▶ [Your objective]: Both ends included, set down the lines from the line containing "blue fish: 5 -> 6" through the last line of the records below, without pictures.

▶ [Before-and-after object listings]:
********************
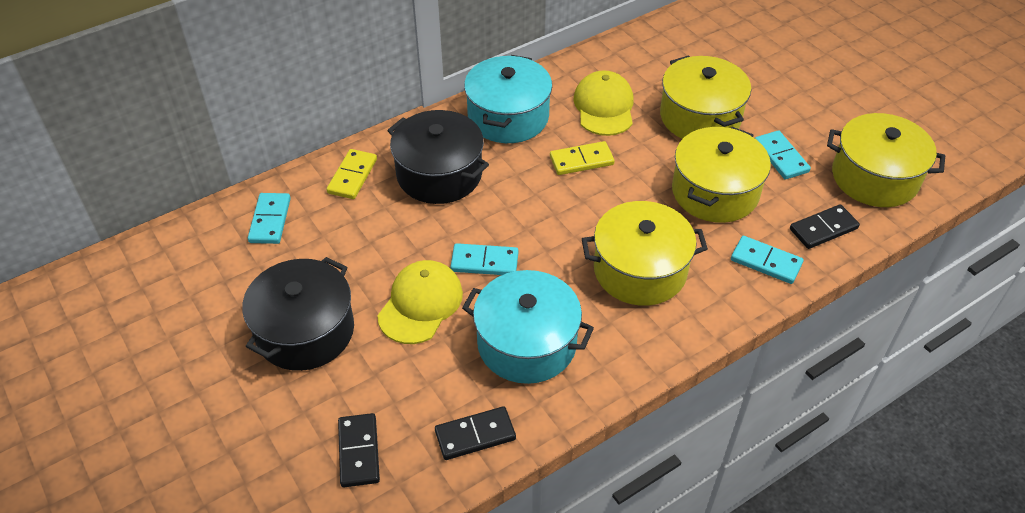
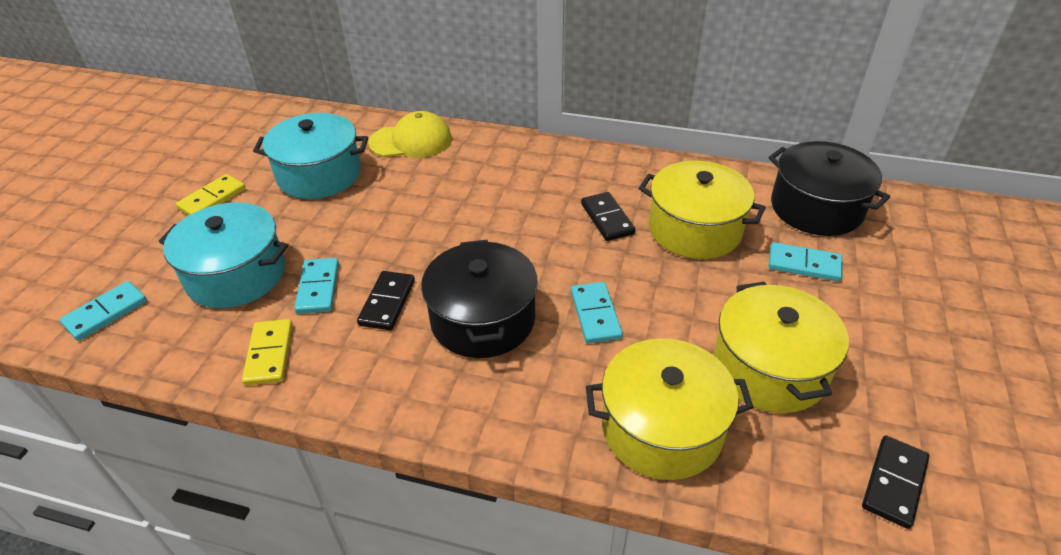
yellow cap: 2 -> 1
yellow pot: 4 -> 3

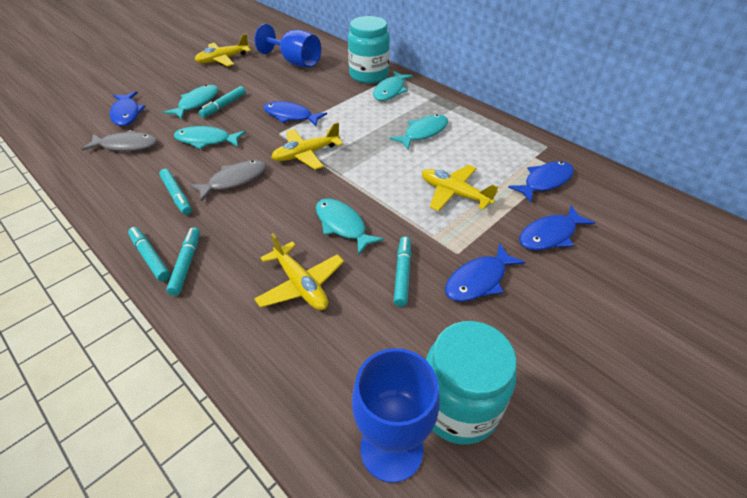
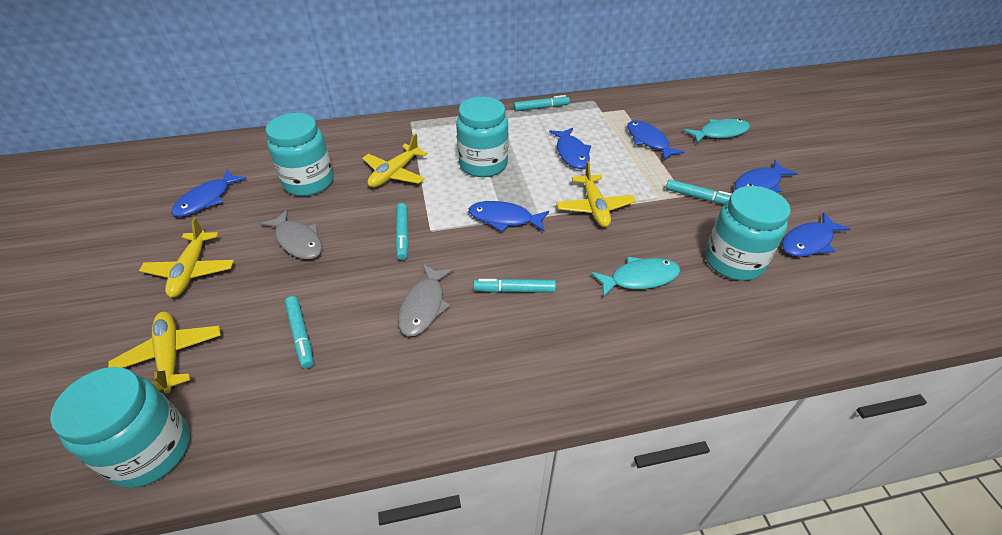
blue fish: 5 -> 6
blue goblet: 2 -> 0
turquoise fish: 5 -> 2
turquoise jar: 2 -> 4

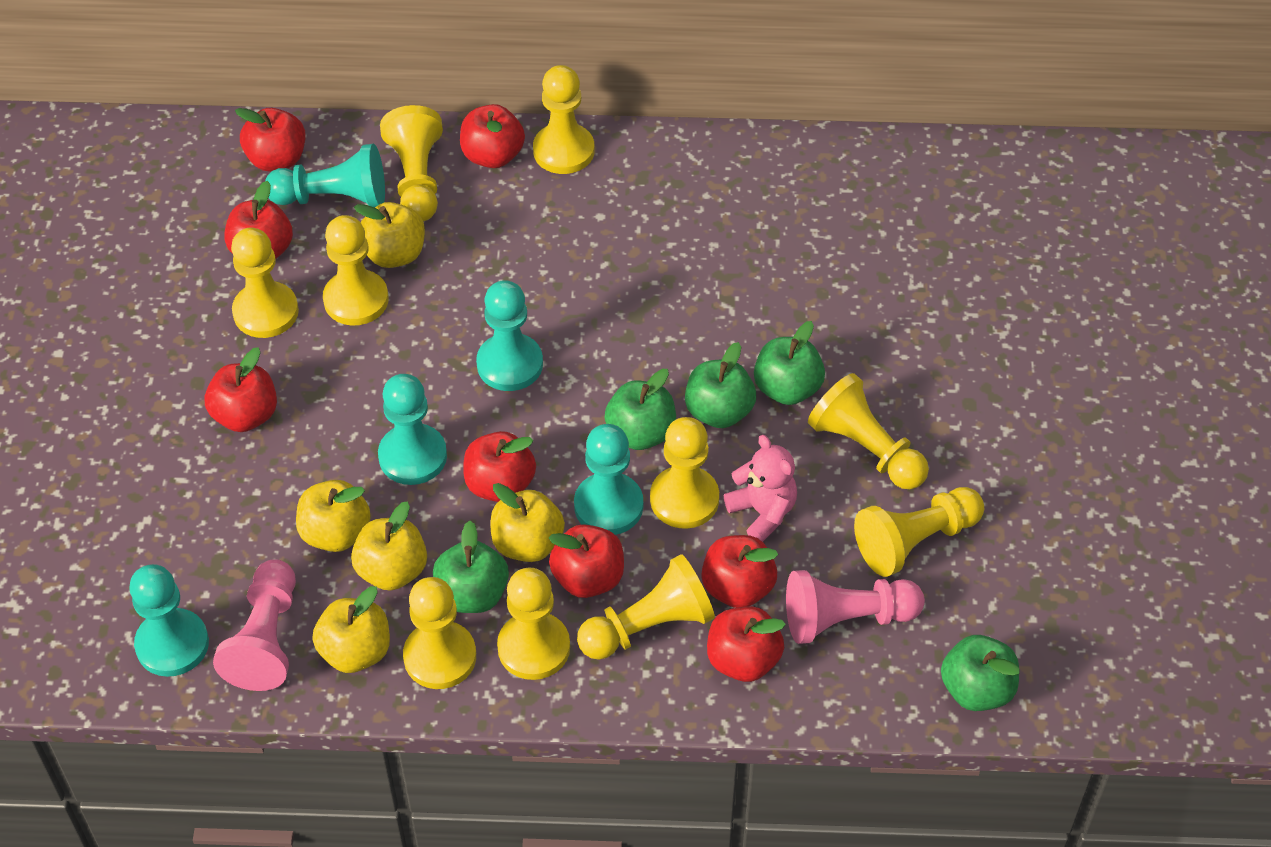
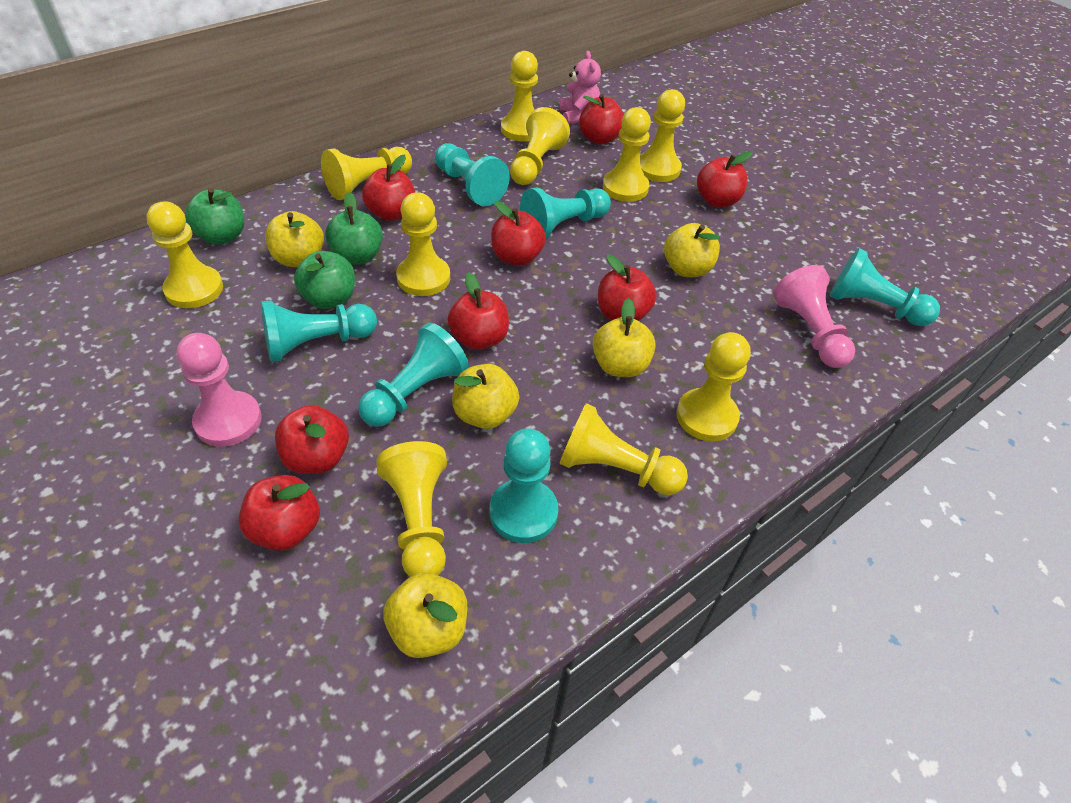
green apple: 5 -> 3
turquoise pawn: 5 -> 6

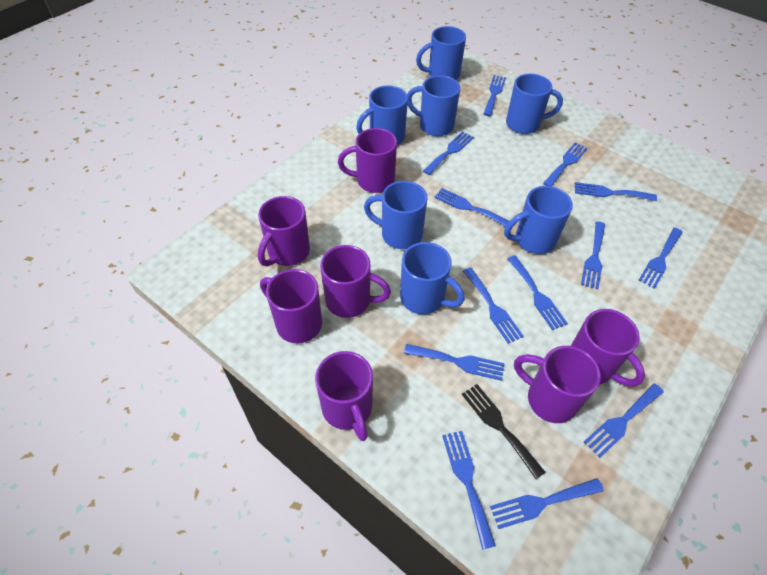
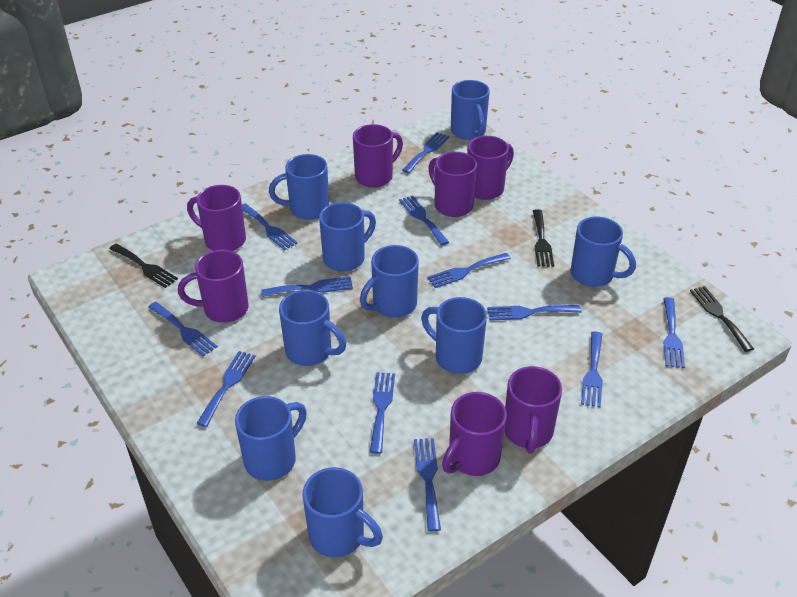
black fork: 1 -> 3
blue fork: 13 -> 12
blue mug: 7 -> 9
********************
▶ [Finished exercise]:
blue fish: 5 -> 6
blue goblet: 2 -> 0
turquoise fish: 5 -> 2
turquoise jar: 2 -> 4

green apple: 5 -> 3
turquoise pawn: 5 -> 6

black fork: 1 -> 3
blue fork: 13 -> 12
blue mug: 7 -> 9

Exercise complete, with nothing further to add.